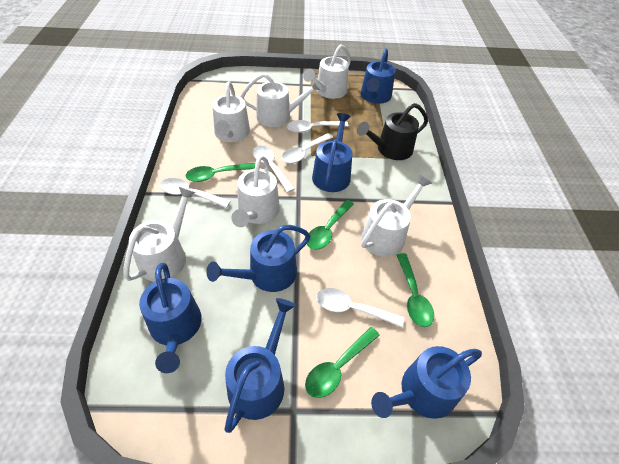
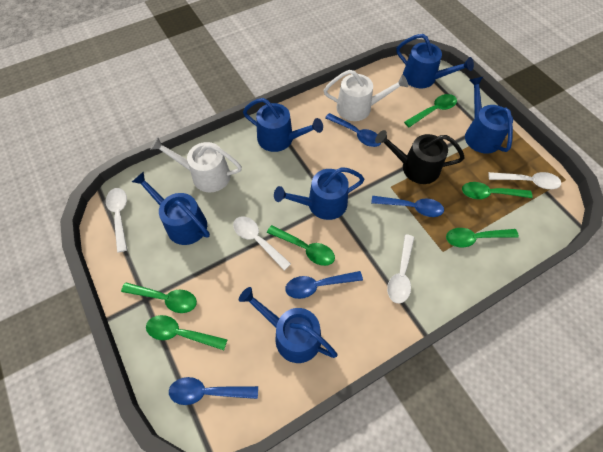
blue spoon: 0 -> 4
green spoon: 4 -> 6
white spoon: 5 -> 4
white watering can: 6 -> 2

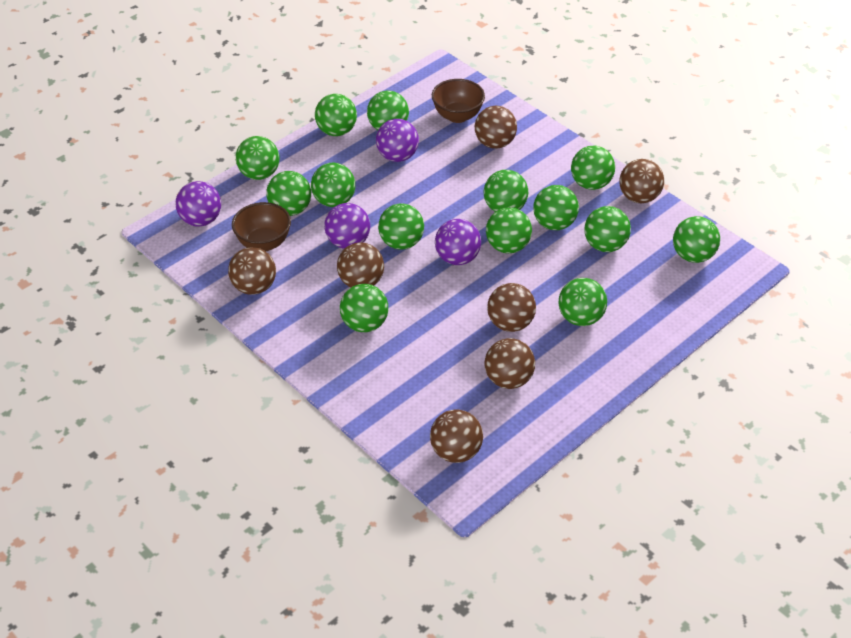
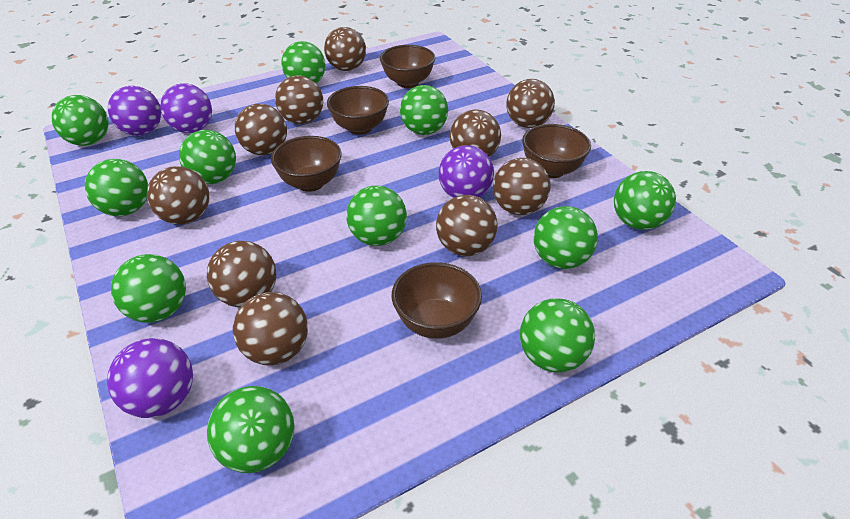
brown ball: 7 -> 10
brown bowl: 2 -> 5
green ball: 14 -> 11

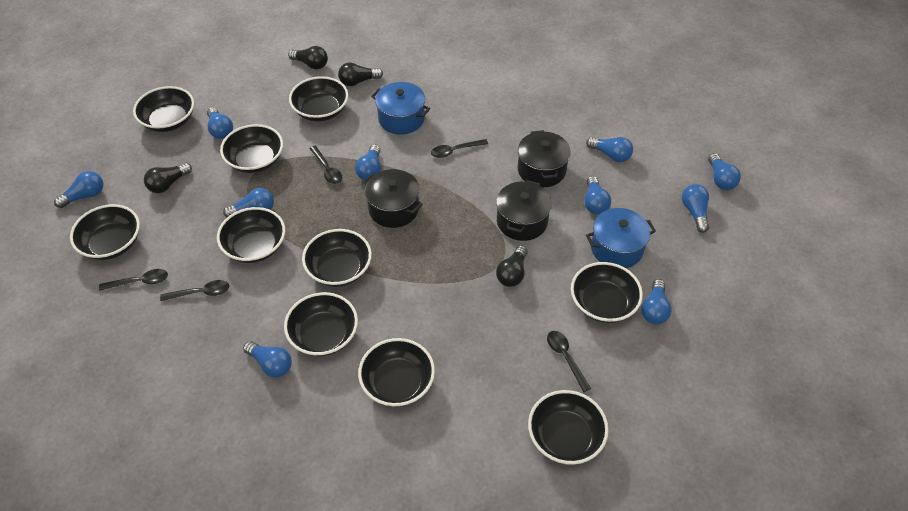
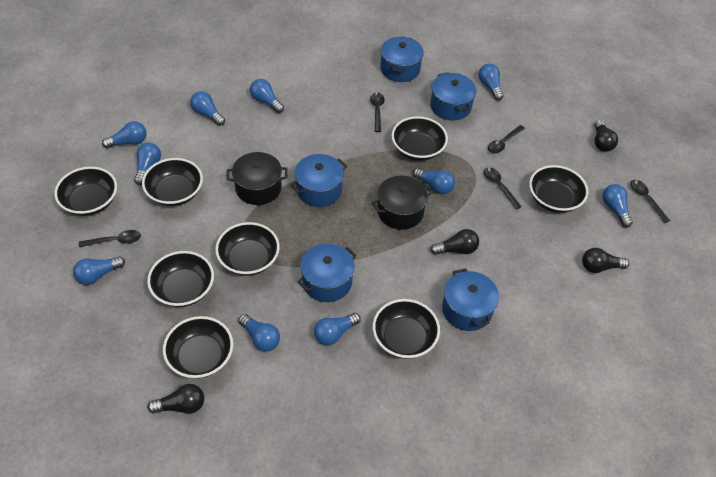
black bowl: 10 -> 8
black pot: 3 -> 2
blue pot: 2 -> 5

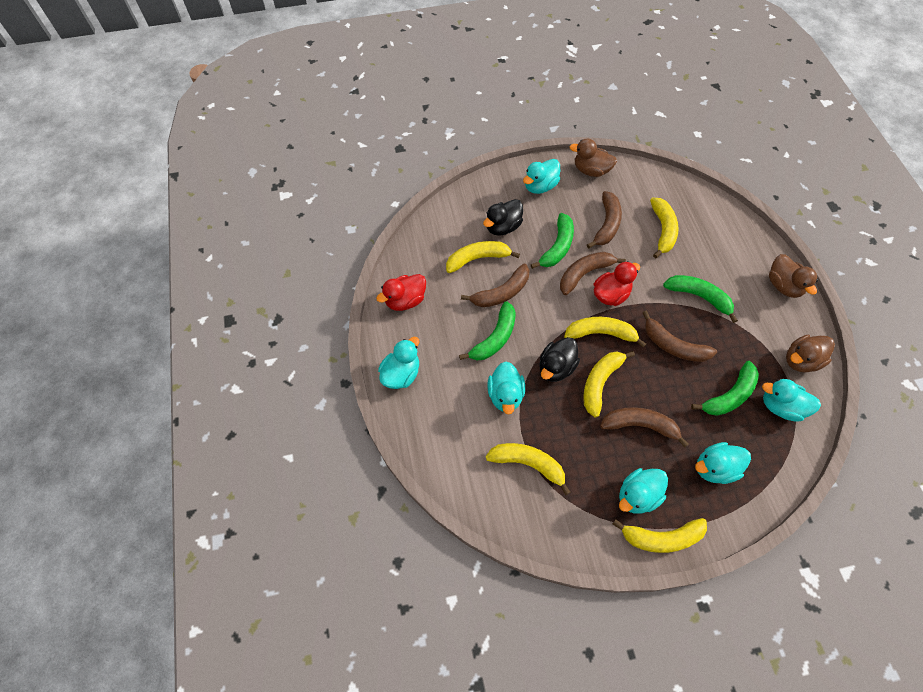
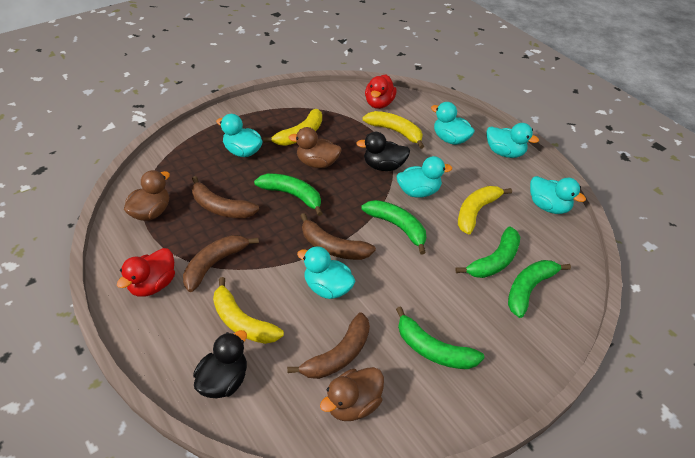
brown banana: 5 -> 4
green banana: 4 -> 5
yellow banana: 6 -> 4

────

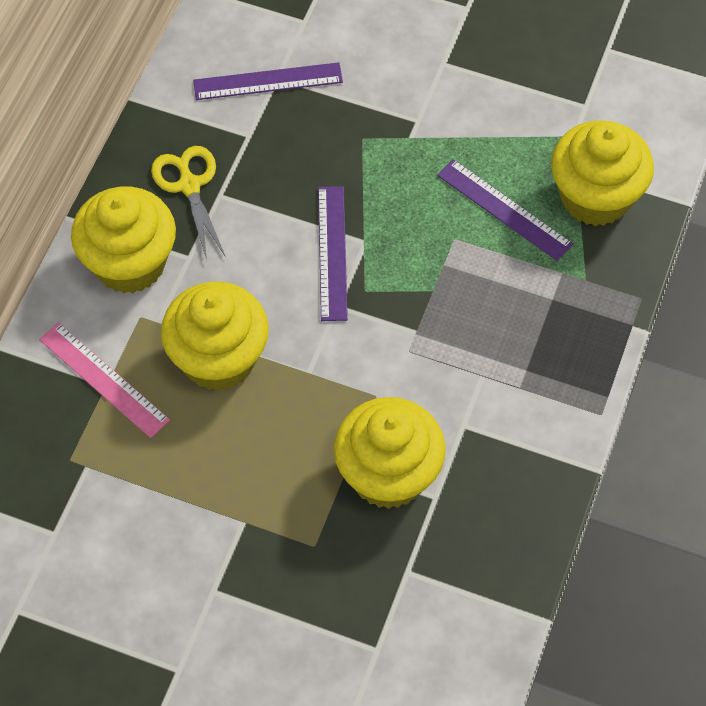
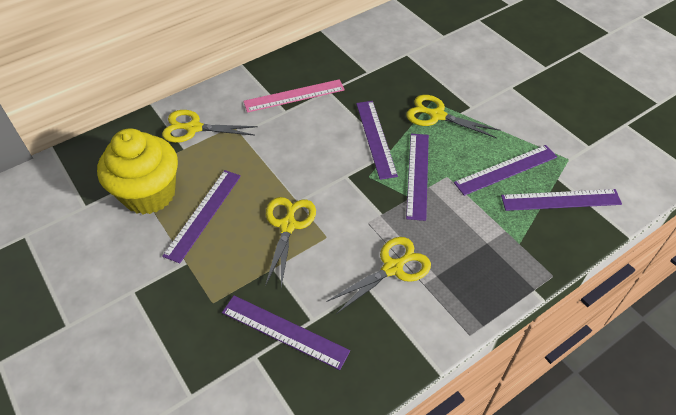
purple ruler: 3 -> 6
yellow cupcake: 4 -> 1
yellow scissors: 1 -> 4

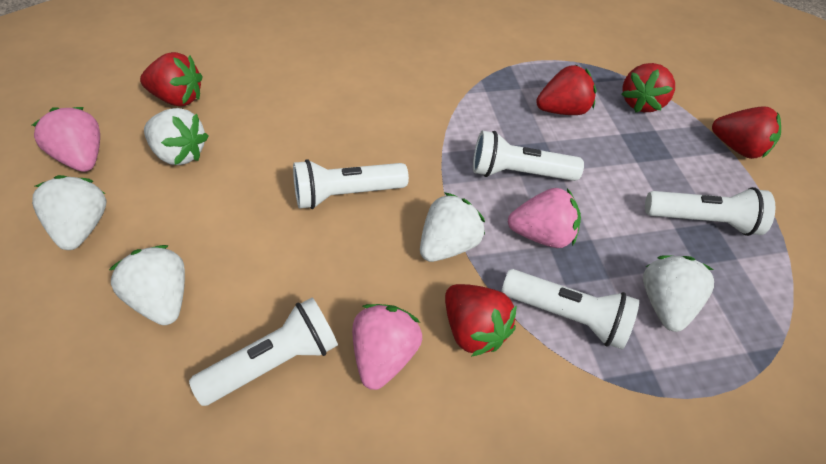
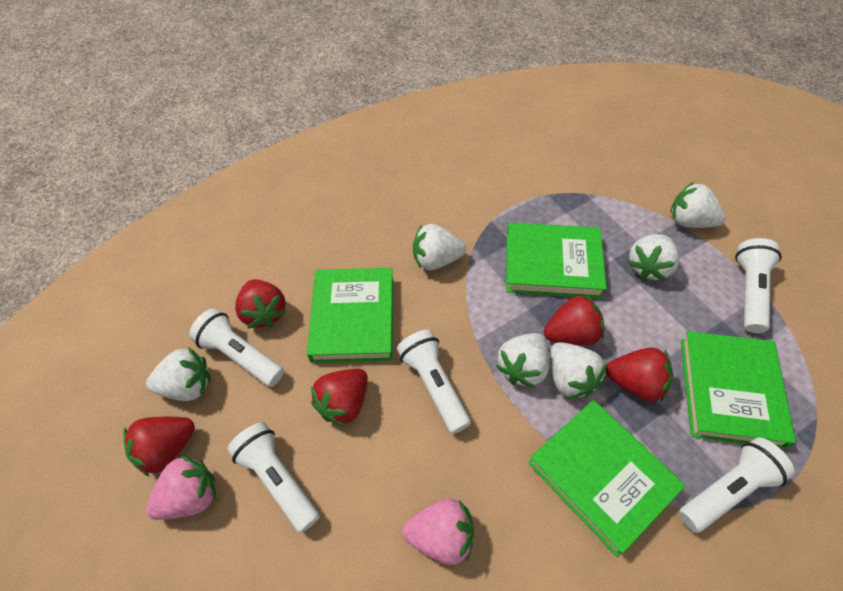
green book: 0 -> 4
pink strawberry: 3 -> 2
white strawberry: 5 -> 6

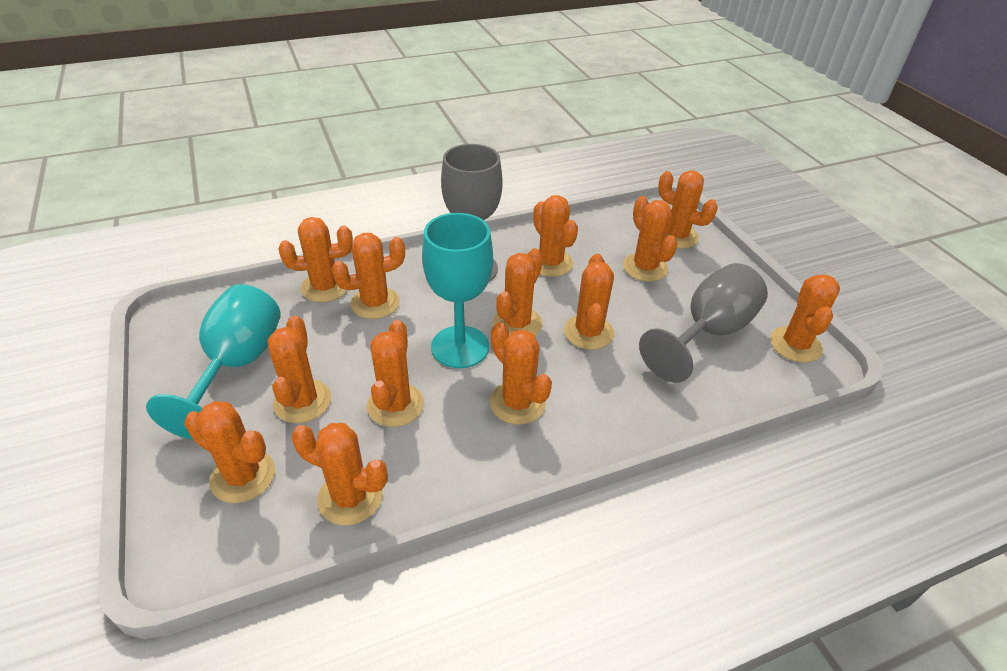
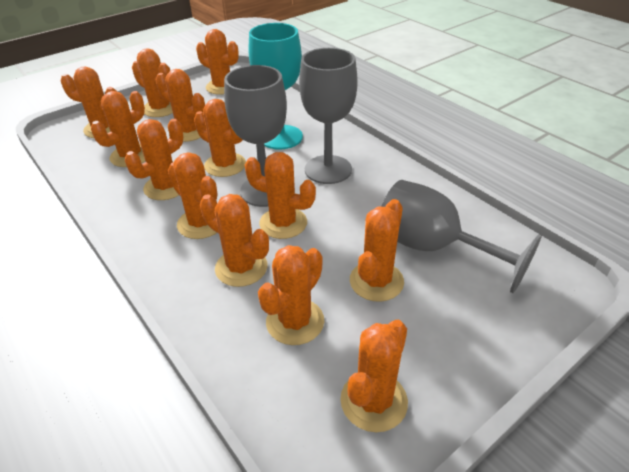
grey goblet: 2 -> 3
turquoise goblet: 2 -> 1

────

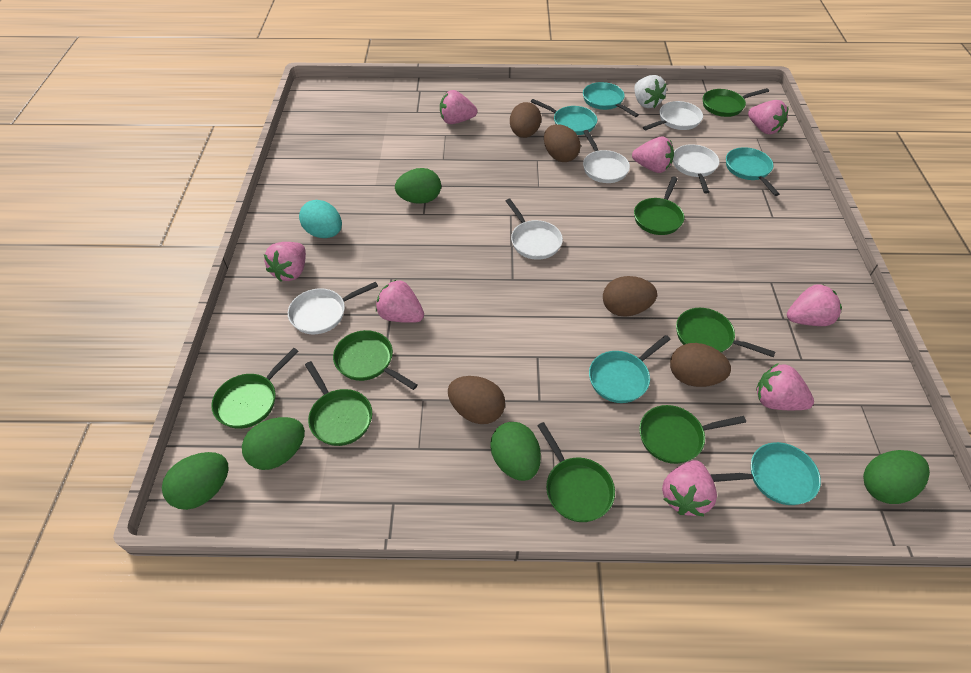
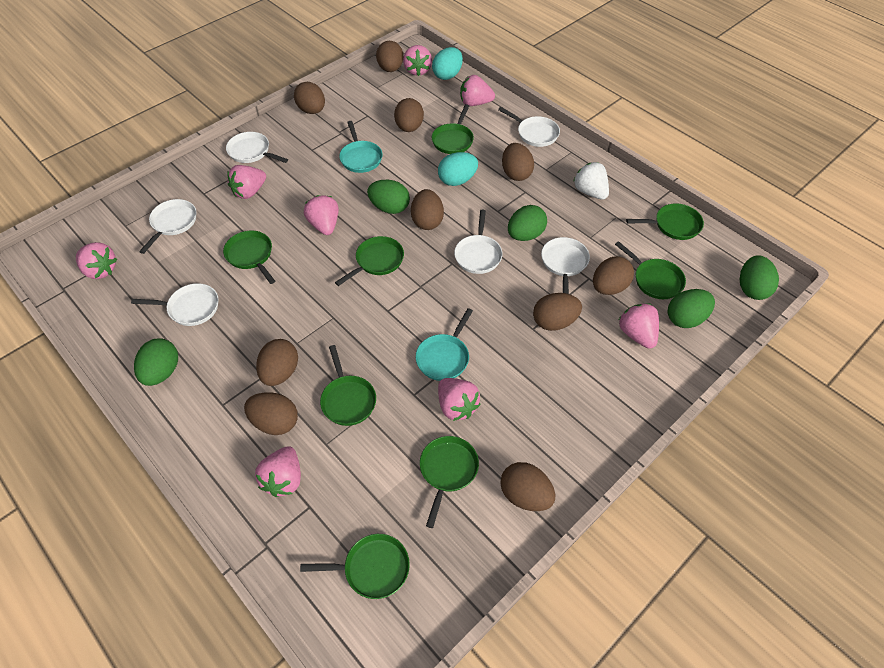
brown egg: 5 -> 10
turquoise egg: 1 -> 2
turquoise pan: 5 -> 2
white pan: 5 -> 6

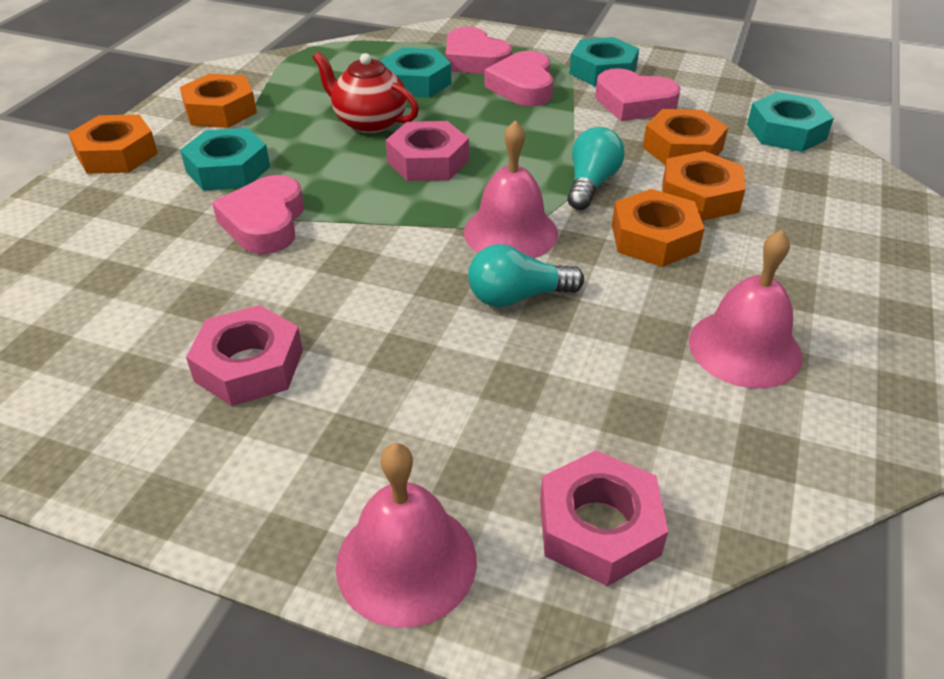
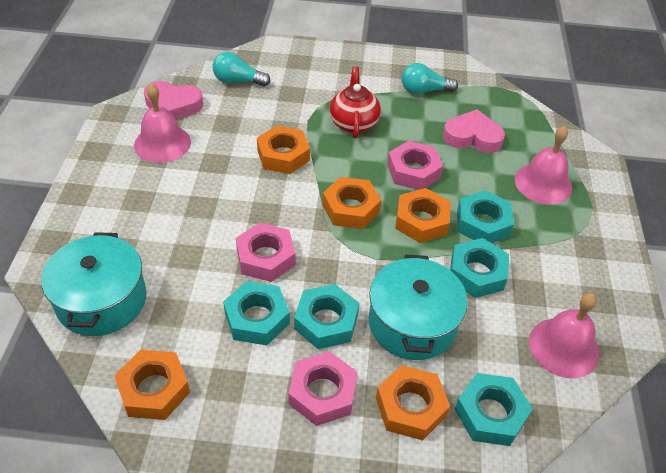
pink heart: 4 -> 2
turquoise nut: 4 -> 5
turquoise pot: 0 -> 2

────

## Exercise prompt
For every line above that includes the word "yellow", return the line.

## Solution to the exercise
yellow banana: 6 -> 4
yellow cupcake: 4 -> 1
yellow scissors: 1 -> 4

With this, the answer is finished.